● **Exercise instructions**
Would you transcribe the line containing "blue spoon: none" and every line after it, through the end of the records below, exactly and with nothing else?

● **Data under study**
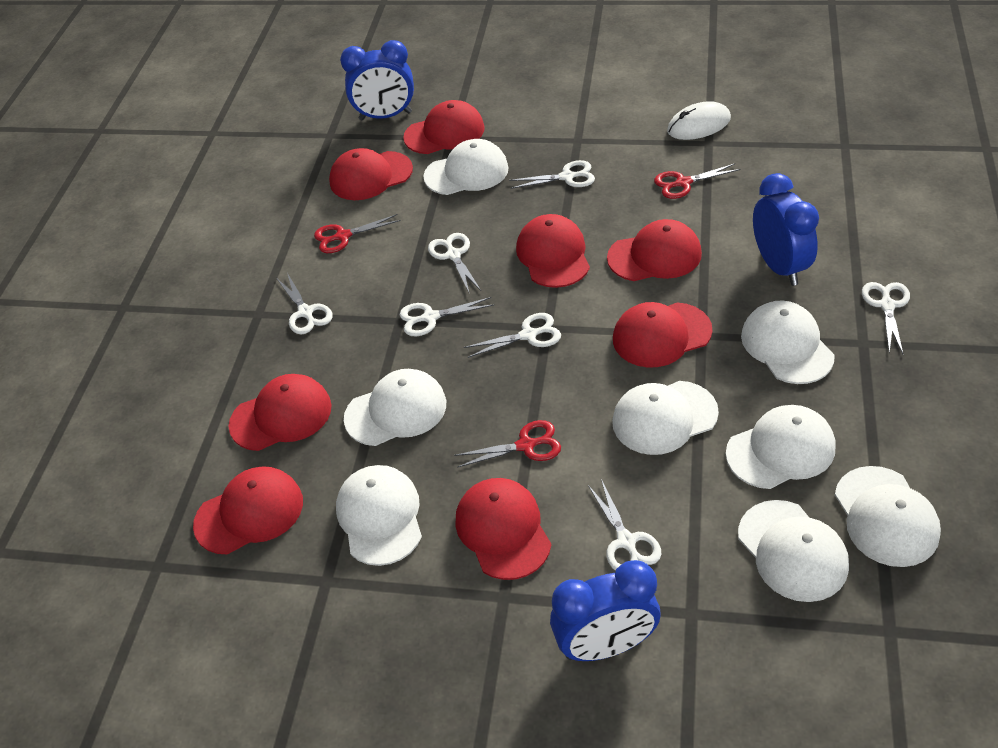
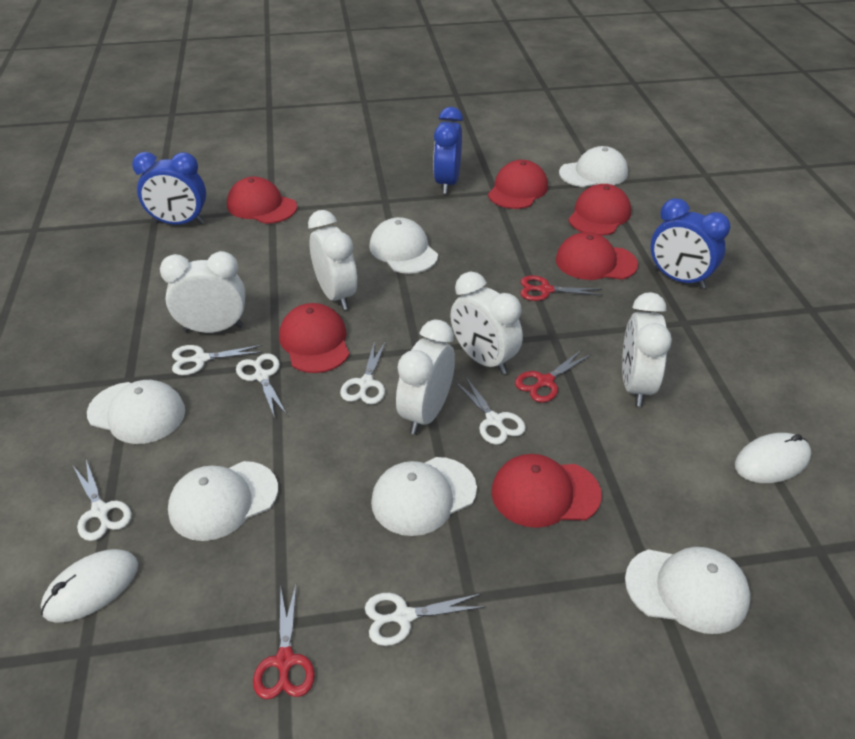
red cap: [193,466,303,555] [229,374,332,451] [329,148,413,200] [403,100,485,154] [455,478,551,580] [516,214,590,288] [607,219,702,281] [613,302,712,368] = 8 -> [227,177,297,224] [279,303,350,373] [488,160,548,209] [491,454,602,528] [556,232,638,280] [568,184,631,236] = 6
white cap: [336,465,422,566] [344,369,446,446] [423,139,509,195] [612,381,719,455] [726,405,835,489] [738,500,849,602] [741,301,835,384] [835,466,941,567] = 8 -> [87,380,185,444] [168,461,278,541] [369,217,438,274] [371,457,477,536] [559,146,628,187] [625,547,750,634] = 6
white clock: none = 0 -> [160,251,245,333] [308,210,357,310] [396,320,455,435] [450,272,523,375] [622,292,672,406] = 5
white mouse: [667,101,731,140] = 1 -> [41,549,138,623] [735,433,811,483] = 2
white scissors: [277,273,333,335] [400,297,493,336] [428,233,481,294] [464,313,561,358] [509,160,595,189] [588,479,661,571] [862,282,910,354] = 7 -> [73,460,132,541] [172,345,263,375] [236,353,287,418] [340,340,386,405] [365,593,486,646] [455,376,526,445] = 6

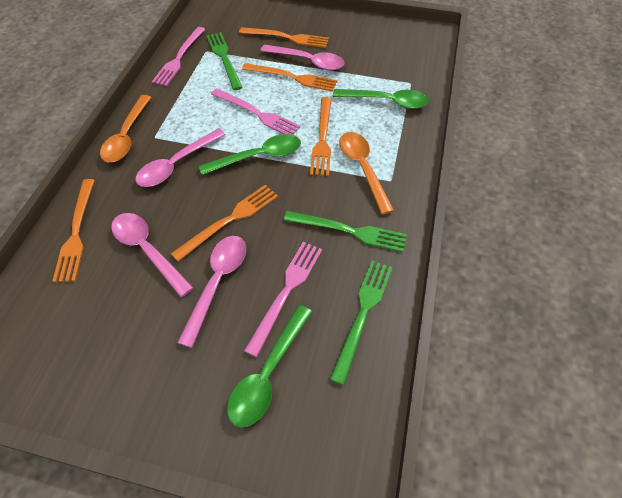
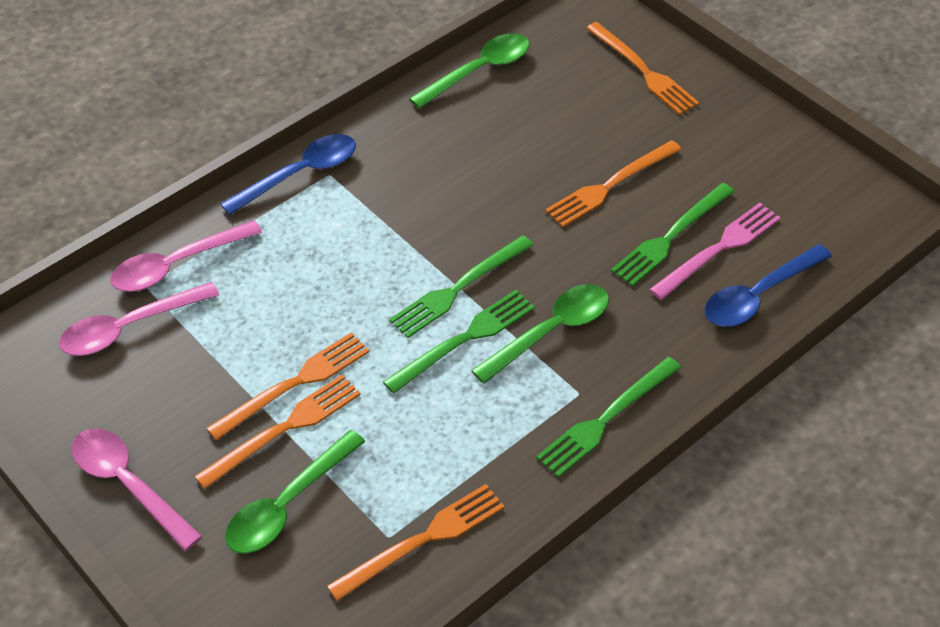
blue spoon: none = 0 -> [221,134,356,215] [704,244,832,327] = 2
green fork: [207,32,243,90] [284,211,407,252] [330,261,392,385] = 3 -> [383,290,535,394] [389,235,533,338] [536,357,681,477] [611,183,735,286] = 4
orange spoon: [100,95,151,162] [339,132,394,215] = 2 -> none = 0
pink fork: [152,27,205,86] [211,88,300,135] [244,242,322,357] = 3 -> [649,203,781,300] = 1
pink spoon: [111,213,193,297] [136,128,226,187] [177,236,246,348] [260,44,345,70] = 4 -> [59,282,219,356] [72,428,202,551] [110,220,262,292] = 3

● **Task output**
blue spoon: none = 0 -> [221,134,356,215] [704,244,832,327] = 2
green fork: [207,32,243,90] [284,211,407,252] [330,261,392,385] = 3 -> [383,290,535,394] [389,235,533,338] [536,357,681,477] [611,183,735,286] = 4
orange spoon: [100,95,151,162] [339,132,394,215] = 2 -> none = 0
pink fork: [152,27,205,86] [211,88,300,135] [244,242,322,357] = 3 -> [649,203,781,300] = 1
pink spoon: [111,213,193,297] [136,128,226,187] [177,236,246,348] [260,44,345,70] = 4 -> [59,282,219,356] [72,428,202,551] [110,220,262,292] = 3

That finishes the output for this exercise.